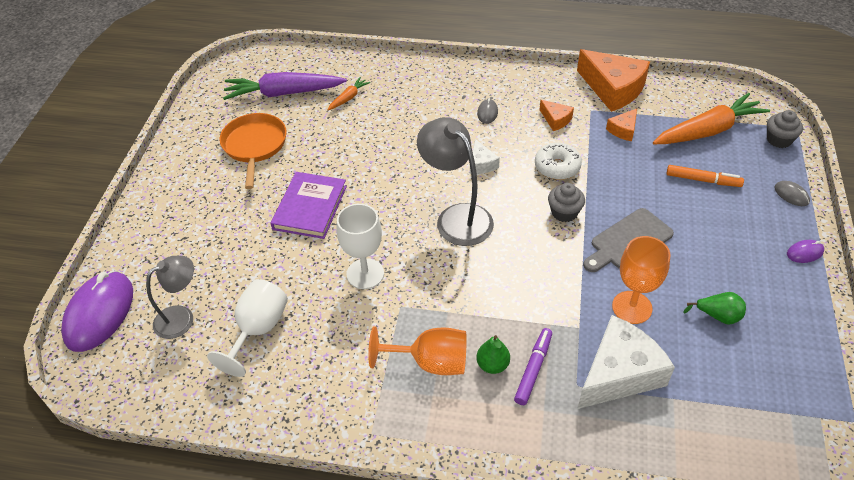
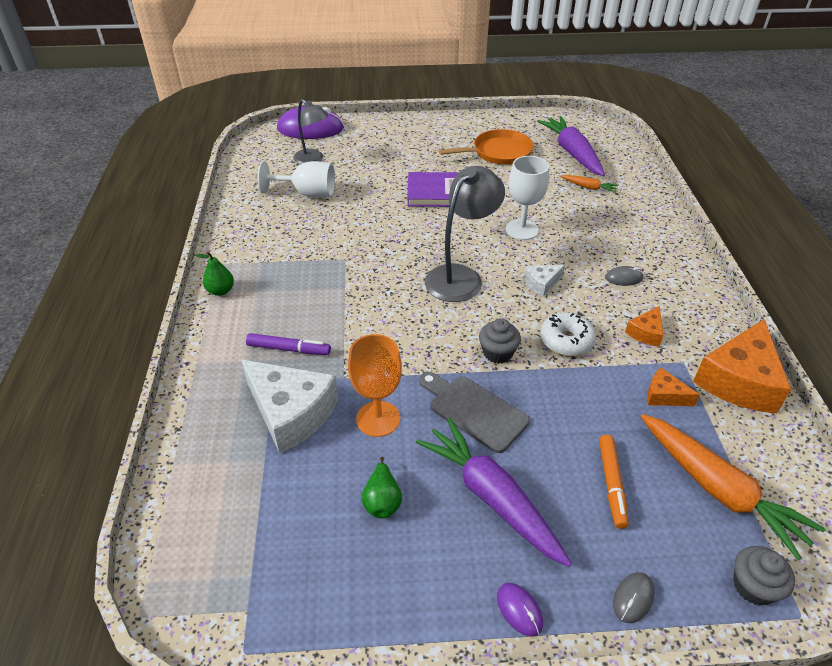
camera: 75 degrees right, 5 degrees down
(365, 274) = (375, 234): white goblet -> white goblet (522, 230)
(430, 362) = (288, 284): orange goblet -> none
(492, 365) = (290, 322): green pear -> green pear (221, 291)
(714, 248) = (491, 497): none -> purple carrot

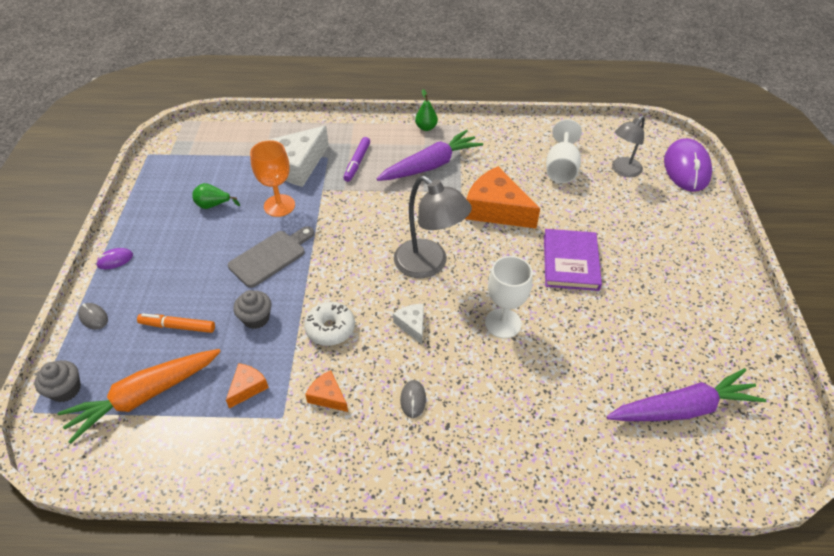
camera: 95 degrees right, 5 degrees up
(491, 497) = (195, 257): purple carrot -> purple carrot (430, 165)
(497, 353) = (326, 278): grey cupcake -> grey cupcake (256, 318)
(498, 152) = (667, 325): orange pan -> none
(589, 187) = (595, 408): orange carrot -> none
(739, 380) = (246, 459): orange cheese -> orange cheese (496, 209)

════

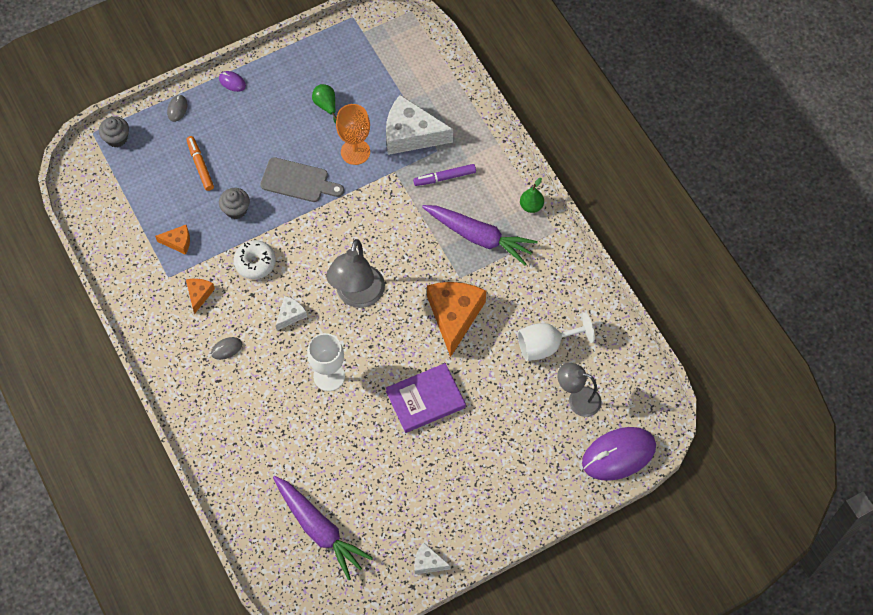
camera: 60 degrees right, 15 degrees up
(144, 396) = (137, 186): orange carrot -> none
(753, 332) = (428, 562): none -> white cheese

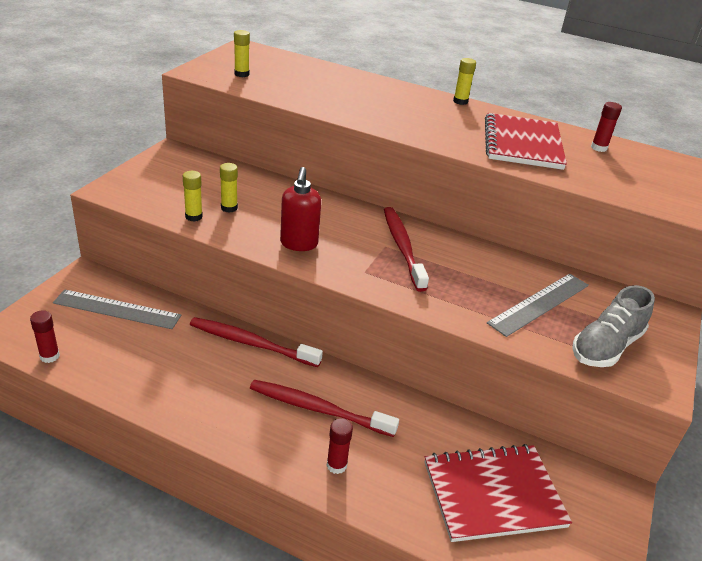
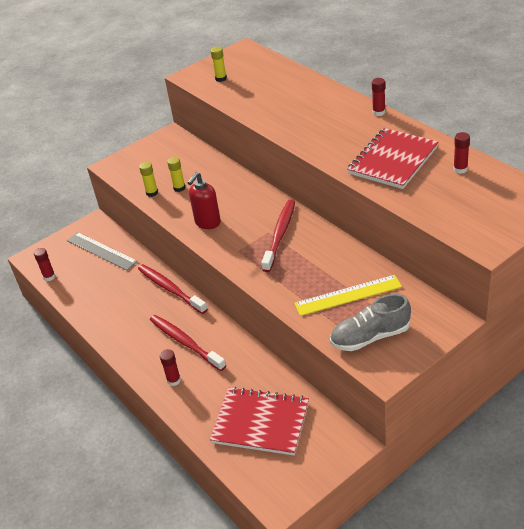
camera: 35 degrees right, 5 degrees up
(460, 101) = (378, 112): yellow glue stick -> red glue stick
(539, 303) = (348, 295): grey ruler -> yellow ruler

════

• Problem to solve: Scan the entries above for the string "carrot" and copy each line containing it.

• Task answer:
(714, 248) = (491, 497): none -> purple carrot
(491, 497) = (195, 257): purple carrot -> purple carrot (430, 165)
(589, 187) = (595, 408): orange carrot -> none
(144, 396) = (137, 186): orange carrot -> none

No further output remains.